__TO DO__
Render the notation in each of the following entries as a JSON list of strings, one string per line, skipping blank lines. Leave the pictures out of your answer.

__RAW RECORDS__
Begin
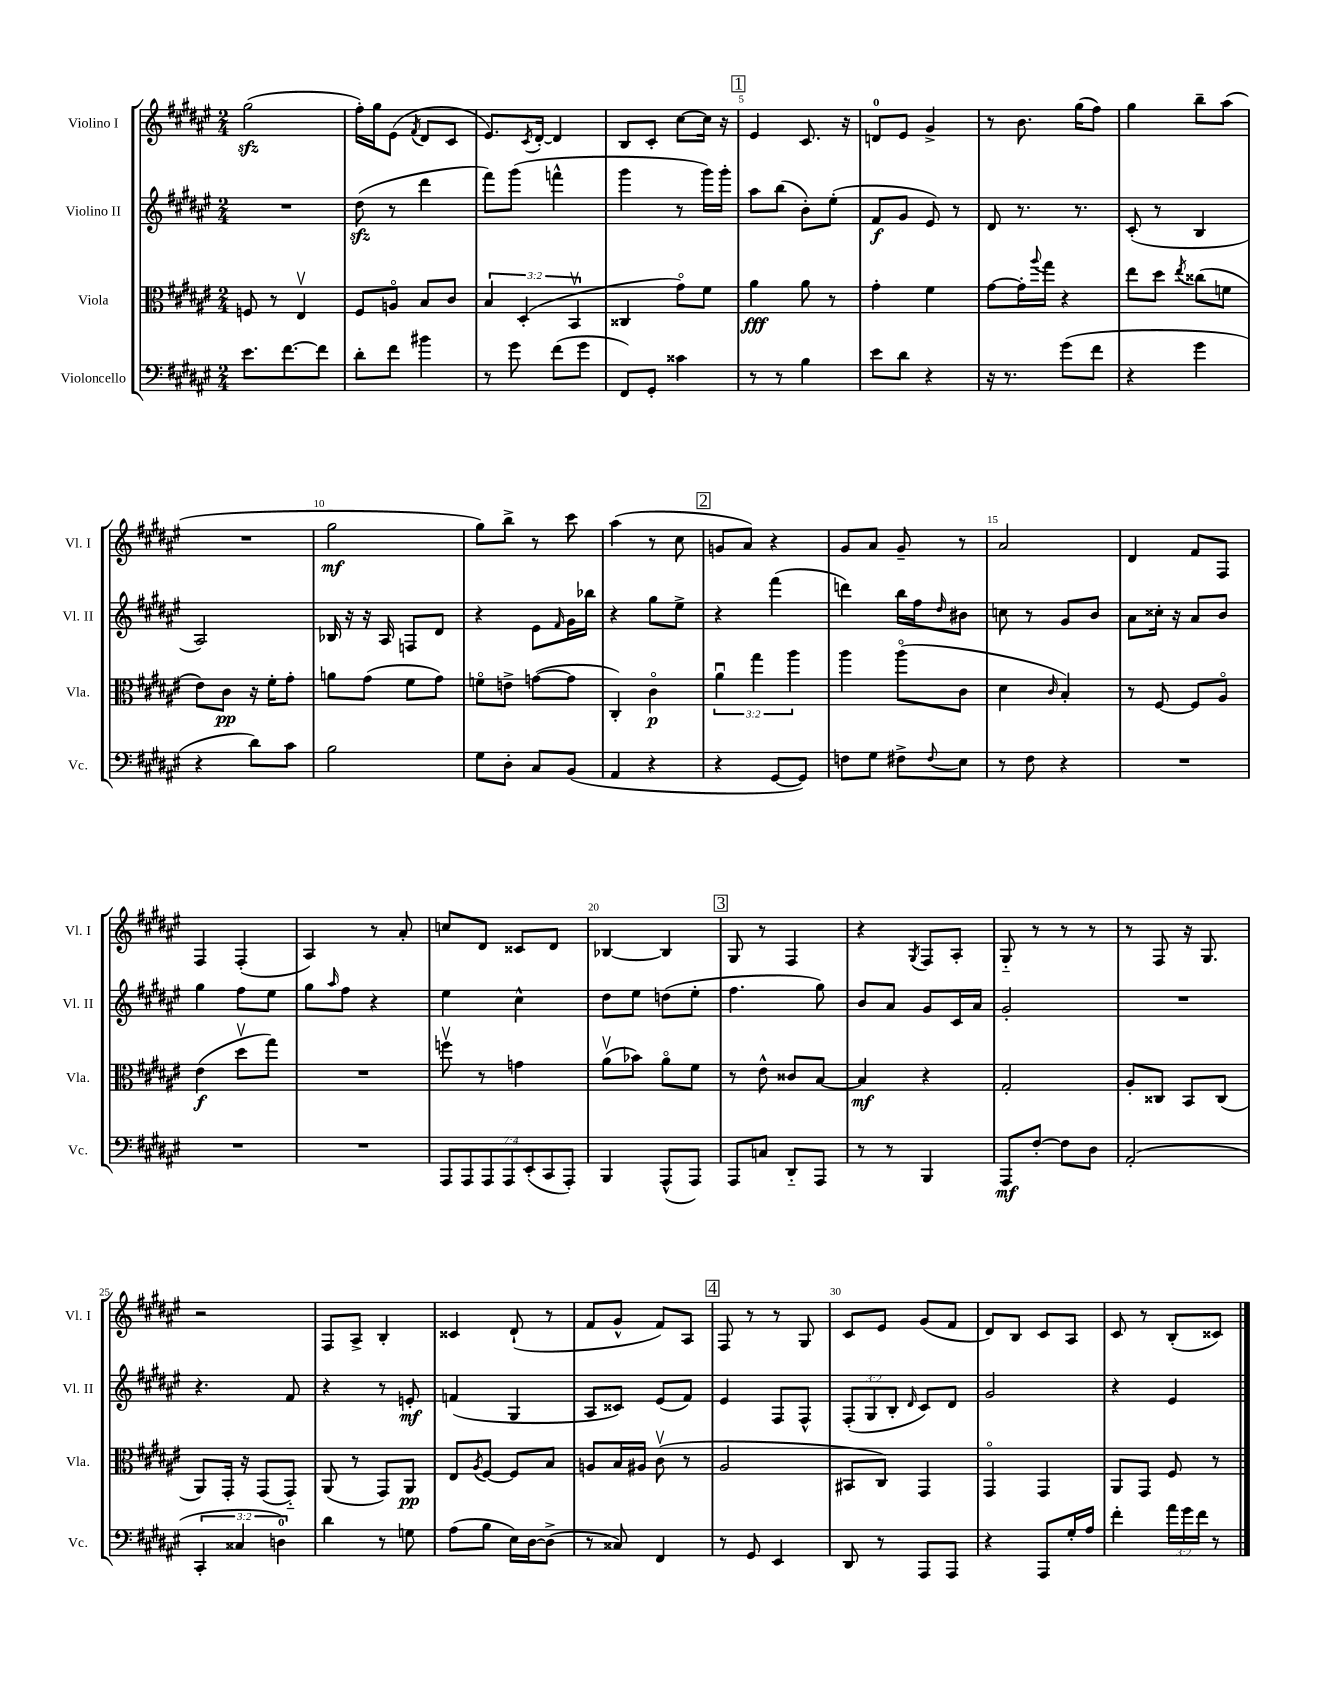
<<
\new StaffGroup <<
\new Staff = "s0" \with { instrumentName = "Violino I" shortInstrumentName = "Vl. I" } {
    \clef treble \key fis \major \numericTimeSignature \time 2/4
    gis''2\sfz( |
    fis''16-.) gis''16 eis'8( \acciaccatura { fis'8 } dis'8 cis'8 |
    eis'8.) \acciaccatura { cis'8 } dis'16~-. dis'4 |
    b8 cis'8-. cis''8~ cis''16 r16 |
    \mark \markup { \box "1" } eis'4 cis'8. r16 |
    d'8-0 eis'8 gis'4-> |
    r8 b'8. gis''16( fis''8) |
    gis''4 b''8-- ais''8( |
    R2 |
    gis''2\mf |
    gis''8) b''8-> r8 cis'''8 |
    ais''4( r8 cis''8 |
    \mark \markup { \box "2" } g'8 ais'8) r4 |
    gis'8 ais'8 gis'8-- r8 |
    ais'2 |
    dis'4 fis'8 fis8 |
    fis4 fis4-.( |
    ais4) r8 ais'8-. |
    c''8 dis'8 cisis'8 dis'8 |
    bes4~ bes4 |
    \mark \markup { \box "3" } gis8 r8 fis4 |
    r4 \acciaccatura { gis8 } fis8 ais8-. |
    gis8-_ r8 r8 r8 |
    r8 fis8 r16 gis8. |
    r2 |
    fis8 ais8-> b4-. |
    cisis'4 dis'8-!( r8 |
    fis'8 gis'8-^ fis'8) ais8 |
    \mark \markup { \box "4" } fis8 r8 r8 gis8 |
    cis'8 eis'8 gis'8( fis'8 |
    dis'8) b8 cis'8 ais8 |
    cis'8 r8 b8-.( cisis'8) \bar "|." |
}
\new Staff = "s1" \with { instrumentName = "Violino II" shortInstrumentName = "Vl. II" } {
    \clef treble \key fis \major \numericTimeSignature \time 2/4 \override Staff.TupletNumber.text = #tuplet-number::calc-fraction-text
    R2 |
    dis''8\sfz( r8 dis'''4 |
    fis'''8) gis'''8( f'''4-^ |
    gis'''4 r8 gis'''16) gis'''16-. |
    \mark \markup { \box "1" } ais''8 b''8( b'8-.) eis''8-.( |
    fis'8\f gis'8 eis'8) r8 |
    dis'8 r8. r8. |
    cis'8-.( r8 b4 |
    ais2) |
    bes16 r16 r16 ais16 f8 dis'8 |
    r4 eis'8 \grace { fis'16 } gis'16 bes''16 |
    r4 gis''8 eis''8-> |
    \mark \markup { \box "2" } r4 fis'''4( |
    d'''4) b''16 fis''16 \grace { dis''16 } bis'8 |
    c''8 r8 gis'8 b'8 |
    ais'8 cisis''16-. r16 ais'8 b'8 |
    gis''4 fis''8 eis''8 |
    gis''8 \grace { ais''16 } fis''8 r4 |
    eis''4 cis''4-^ |
    dis''8 eis''8 d''8( eis''8-. |
    \mark \markup { \box "3" } fis''4. gis''8) |
    b'8 ais'8 gis'8 cis'16 ais'16 |
    gis'2-. |
    R2 |
    r4. fis'8 |
    r4 r8 e'8-.\mf |
    f'4( gis4 |
    ais8 cisis'8) eis'8( fis'8) |
    \mark \markup { \box "4" } eis'4 fis8 fis8-^ |
    \tuplet 3/2 { fis8-.( gis8 b8-. } \grace { dis'16 } cis'8) dis'8 |
    gis'2 |
    r4 eis'4 \bar "|." |
}
\new Staff = "s2" \with { instrumentName = "Viola" shortInstrumentName = "Vla." } {
    \clef alto \key fis \major \numericTimeSignature \time 2/4 \override Staff.TupletNumber.text = #tuplet-number::calc-fraction-text
    f8 r8 eis4\upbow |
    fis8 a8\flageolet b8 cis'8 |
    \tuplet 3/2 { b4 dis4-.( b,4\upbow } |
    cisis4 gis'8\flageolet) fis'8 |
    \mark \markup { \box "1" } ais'4\fff ais'8 r8 |
    gis'4-. fis'4 |
    gis'8~ gis'16-. \appoggiatura { ais''8 } gis''16 r4 |
    eis''8 dis''8 \acciaccatura { eis''8 } cisis''8( f'8 |
    eis'8) cis'8\pp r16 fis'16-. gis'8-. |
    a'8 gis'8( fis'8 gis'8) |
    f'8\flageolet e'8-> g'8~( g'8 |
    cis4-.) cis'4\flageolet\p |
    \mark \markup { \box "2" } \tuplet 3/2 { ais'4\downbow gis''4 ais''4 } |
    ais''4 ais''8\flageolet( cis'8 |
    dis'4 \grace { cis'16 } b4-.) |
    r8 fis8~ fis8 ais8\flageolet |
    eis'4\f( dis''8\upbow gis''8) |
    R2 |
    f''8\upbow r8 g'4 |
    ais'8\upbow( bes'8) ais'8\flageolet fis'8 |
    \mark \markup { \box "3" } r8 eis'8-^ cisis'8 b8~ |
    b4\mf r4 |
    gis2-. |
    ais8-. cisis8 b,8 cisis8( |
    ais,8) gis,16-. r16 gis,8( gis,8-_) |
    ais,8( r8 gis,8) ais,8\pp |
    eis8 \acciaccatura { ais8 } fis8~ fis8 b8 |
    a8 b16 ais16 cis'8\upbow( r8 |
    \mark \markup { \box "4" } ais2 |
    bis,8 cis8) gis,4 |
    gis,4\flageolet gis,4 |
    ais,8 gis,8 fis8 r8 \bar "|." |
}
\new Staff = "s3" \with { instrumentName = "Violoncello" shortInstrumentName = "Vc." } {
    \clef bass \key fis \major \numericTimeSignature \time 2/4 \override Staff.TupletNumber.text = #tuplet-number::calc-fraction-text
    eis'8. fis'8.~ fis'8 |
    dis'8-. fis'8 bis'4 |
    r8 gis'8 fis'8( gis'8 |
    fis,8) gis,8-. cisis'4 |
    \mark \markup { \box "1" } r8 r8 b4 |
    eis'8 dis'8 r4 |
    r16 r8. gis'8( fis'8 |
    r4 gis'4 |
    r4 dis'8) cis'8 |
    b2 |
    gis8 dis8-. cis8 b,8( |
    ais,4 r4 |
    \mark \markup { \box "2" } r4 gis,8~ gis,8) |
    f8 gis8 fis8-> \appoggiatura { fis8 } eis8 |
    r8 fis8 r4 |
    R2 |
    R2 |
    R2 |
    \tuplet 7/4 { ais,,8 ais,,8 ais,,8 ais,,8 eis,8-.( cis,8 ais,,8-.) } |
    b,,4 ais,,8-^( ais,,8) |
    \mark \markup { \box "3" } ais,,8 c8 dis,8-_ ais,,8 |
    r8 r8 b,,4 |
    ais,,8\mf fis8~-. fis8 dis8 |
    ais,2-.( |
    \tuplet 3/2 { cis,4-. cisis4 d4-0) } |
    dis'4 r8 g8 |
    ais8( b8 eis16) dis16~ dis8->( |
    r8 cisis8) fis,4 |
    \mark \markup { \box "4" } r8 gis,8 eis,4 |
    dis,8 r8 ais,,8 ais,,8 |
    r4 ais,,8 gis16-. ais16 |
    fis'4-. \tuplet 3/2 { ais'16 gis'16 fis'16 } r8 \bar "|." |
}
>>
>>
\layout { \context { \Score \override BarNumber.break-visibility = ##(#f #t #t) barNumberVisibility = #(every-nth-bar-number-visible 5) } }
End
__ANSWER__
[
  "<<",
  "\\new StaffGroup <<",
  "\\new Staff = \"s0\" \\with { instrumentName = \"Violino I\" shortInstrumentName = \"Vl. I\" } {",
  "    \\clef treble \\key fis \\major \\numericTimeSignature \\time 2/4",
  "    gis''2\\sfz( |",
  "    fis''16-.) gis''16 eis'8( \\acciaccatura { fis'8 } dis'8 cis'8 |",
  "    eis'8.) \\acciaccatura { cis'8 } dis'16~-. dis'4 |",
  "    b8 cis'8-. cis''8~ cis''16 r16 |",
  "    \\mark \\markup { \\box \"1\" } eis'4 cis'8. r16 |",
  "    d'8-0 eis'8 gis'4-> |",
  "    r8 b'8. gis''16( fis''8) |",
  "    gis''4 b''8-- ais''8( |",
  "    R2 |",
  "    gis''2\\mf |",
  "    gis''8) b''8-> r8 cis'''8 |",
  "    ais''4( r8 cis''8 |",
  "    \\mark \\markup { \\box \"2\" } g'8 ais'8) r4 |",
  "    gis'8 ais'8 gis'8-- r8 |",
  "    ais'2 |",
  "    dis'4 fis'8 fis8 |",
  "    fis4 fis4-.( |",
  "    ais4) r8 ais'8-. |",
  "    c''8 dis'8 cisis'8 dis'8 |",
  "    bes4~ bes4 |",
  "    \\mark \\markup { \\box \"3\" } gis8 r8 fis4 |",
  "    r4 \\acciaccatura { gis8 } fis8 ais8-. |",
  "    gis8-_ r8 r8 r8 |",
  "    r8 fis8 r16 gis8. |",
  "    r2 |",
  "    fis8 ais8-> b4-. |",
  "    cisis'4 dis'8-!( r8 |",
  "    fis'8 gis'8-^ fis'8) ais8 |",
  "    \\mark \\markup { \\box \"4\" } fis8 r8 r8 gis8 |",
  "    cis'8 eis'8 gis'8( fis'8 |",
  "    dis'8) b8 cis'8 ais8 |",
  "    cis'8 r8 b8-.( cisis'8) \\bar \"|.\" |",
  "}",
  "\\new Staff = \"s1\" \\with { instrumentName = \"Violino II\" shortInstrumentName = \"Vl. II\" } {",
  "    \\clef treble \\key fis \\major \\numericTimeSignature \\time 2/4 \\override Staff.TupletNumber.text = #tuplet-number::calc-fraction-text",
  "    R2 |",
  "    dis''8\\sfz( r8 dis'''4 |",
  "    fis'''8) gis'''8( f'''4-^ |",
  "    gis'''4 r8 gis'''16) gis'''16-. |",
  "    \\mark \\markup { \\box \"1\" } ais''8 b''8( b'8-.) eis''8-.( |",
  "    fis'8\\f gis'8 eis'8) r8 |",
  "    dis'8 r8. r8. |",
  "    cis'8-.( r8 b4 |",
  "    ais2) |",
  "    bes16 r16 r16 ais16 f8 dis'8 |",
  "    r4 eis'8 \\grace { fis'16 } gis'16 bes''16 |",
  "    r4 gis''8 eis''8-> |",
  "    \\mark \\markup { \\box \"2\" } r4 fis'''4( |",
  "    d'''4) b''16 fis''16 \\grace { dis''16 } bis'8 |",
  "    c''8 r8 gis'8 b'8 |",
  "    ais'8 cisis''16-. r16 ais'8 b'8 |",
  "    gis''4 fis''8 eis''8 |",
  "    gis''8 \\grace { ais''16 } fis''8 r4 |",
  "    eis''4 cis''4-^ |",
  "    dis''8 eis''8 d''8( eis''8-. |",
  "    \\mark \\markup { \\box \"3\" } fis''4. gis''8) |",
  "    b'8 ais'8 gis'8 cis'16 ais'16 |",
  "    gis'2-. |",
  "    R2 |",
  "    r4. fis'8 |",
  "    r4 r8 e'8-.\\mf |",
  "    f'4( gis4 |",
  "    ais8 cisis'8) eis'8( fis'8) |",
  "    \\mark \\markup { \\box \"4\" } eis'4 fis8 fis8-^ |",
  "    \\tuplet 3/2 { fis8-.( gis8 b8-. } \\grace { dis'16 } cis'8) dis'8 |",
  "    gis'2 |",
  "    r4 eis'4 \\bar \"|.\" |",
  "}",
  "\\new Staff = \"s2\" \\with { instrumentName = \"Viola\" shortInstrumentName = \"Vla.\" } {",
  "    \\clef alto \\key fis \\major \\numericTimeSignature \\time 2/4 \\override Staff.TupletNumber.text = #tuplet-number::calc-fraction-text",
  "    f8 r8 eis4\\upbow |",
  "    fis8 a8\\flageolet b8 cis'8 |",
  "    \\tuplet 3/2 { b4 dis4-.( b,4\\upbow } |",
  "    cisis4 gis'8\\flageolet) fis'8 |",
  "    \\mark \\markup { \\box \"1\" } ais'4\\fff ais'8 r8 |",
  "    gis'4-. fis'4 |",
  "    gis'8~ gis'16-. \\appoggiatura { ais''8 } gis''16 r4 |",
  "    eis''8 dis''8 \\acciaccatura { eis''8 } cisis''8( f'8 |",
  "    eis'8) cis'8\\pp r16 fis'16-. gis'8-. |",
  "    a'8 gis'8( fis'8 gis'8) |",
  "    f'8\\flageolet e'8-> g'8~( g'8 |",
  "    cis4-.) cis'4\\flageolet\\p |",
  "    \\mark \\markup { \\box \"2\" } \\tuplet 3/2 { ais'4\\downbow gis''4 ais''4 } |",
  "    ais''4 ais''8\\flageolet( cis'8 |",
  "    dis'4 \\grace { cis'16 } b4-.) |",
  "    r8 fis8~ fis8 ais8\\flageolet |",
  "    eis'4\\f( dis''8\\upbow gis''8) |",
  "    R2 |",
  "    f''8\\upbow r8 g'4 |",
  "    ais'8\\upbow( bes'8) ais'8\\flageolet fis'8 |",
  "    \\mark \\markup { \\box \"3\" } r8 eis'8-^ cisis'8 b8~ |",
  "    b4\\mf r4 |",
  "    gis2-. |",
  "    ais8-. cisis8 b,8 cisis8( |",
  "    ais,8) gis,16-. r16 gis,8( gis,8-_) |",
  "    ais,8( r8 gis,8) ais,8\\pp |",
  "    eis8 \\acciaccatura { ais8 } fis8~ fis8 b8 |",
  "    a8 b16 ais16 cis'8\\upbow( r8 |",
  "    \\mark \\markup { \\box \"4\" } ais2 |",
  "    bis,8 cis8) gis,4 |",
  "    gis,4\\flageolet gis,4 |",
  "    ais,8 gis,8 fis8 r8 \\bar \"|.\" |",
  "}",
  "\\new Staff = \"s3\" \\with { instrumentName = \"Violoncello\" shortInstrumentName = \"Vc.\" } {",
  "    \\clef bass \\key fis \\major \\numericTimeSignature \\time 2/4 \\override Staff.TupletNumber.text = #tuplet-number::calc-fraction-text",
  "    eis'8. fis'8.~ fis'8 |",
  "    dis'8-. fis'8 bis'4 |",
  "    r8 gis'8 fis'8( gis'8 |",
  "    fis,8) gis,8-. cisis'4 |",
  "    \\mark \\markup { \\box \"1\" } r8 r8 b4 |",
  "    eis'8 dis'8 r4 |",
  "    r16 r8. gis'8( fis'8 |",
  "    r4 gis'4 |",
  "    r4 dis'8) cis'8 |",
  "    b2 |",
  "    gis8 dis8-. cis8 b,8( |",
  "    ais,4 r4 |",
  "    \\mark \\markup { \\box \"2\" } r4 gis,8~ gis,8) |",
  "    f8 gis8 fis8-> \\appoggiatura { fis8 } eis8 |",
  "    r8 fis8 r4 |",
  "    R2 |",
  "    R2 |",
  "    R2 |",
  "    \\tuplet 7/4 { ais,,8 ais,,8 ais,,8 ais,,8 eis,8-.( cis,8 ais,,8-.) } |",
  "    b,,4 ais,,8-^( ais,,8) |",
  "    \\mark \\markup { \\box \"3\" } ais,,8 c8 dis,8-_ ais,,8 |",
  "    r8 r8 b,,4 |",
  "    ais,,8\\mf fis8~-. fis8 dis8 |",
  "    ais,2-.( |",
  "    \\tuplet 3/2 { cis,4-. cisis4 d4-0) } |",
  "    dis'4 r8 g8 |",
  "    ais8( b8 eis16) dis16~ dis8->( |",
  "    r8 cisis8) fis,4 |",
  "    \\mark \\markup { \\box \"4\" } r8 gis,8 eis,4 |",
  "    dis,8 r8 ais,,8 ais,,8 |",
  "    r4 ais,,8 gis16-. ais16 |",
  "    fis'4-. \\tuplet 3/2 { ais'16 gis'16 fis'16 } r8 \\bar \"|.\" |",
  "}",
  ">>",
  ">>",
  "\\layout { \\context { \\Score \\override BarNumber.break-visibility = ##(#f #t #t) barNumberVisibility = #(every-nth-bar-number-visible 5) } }"
]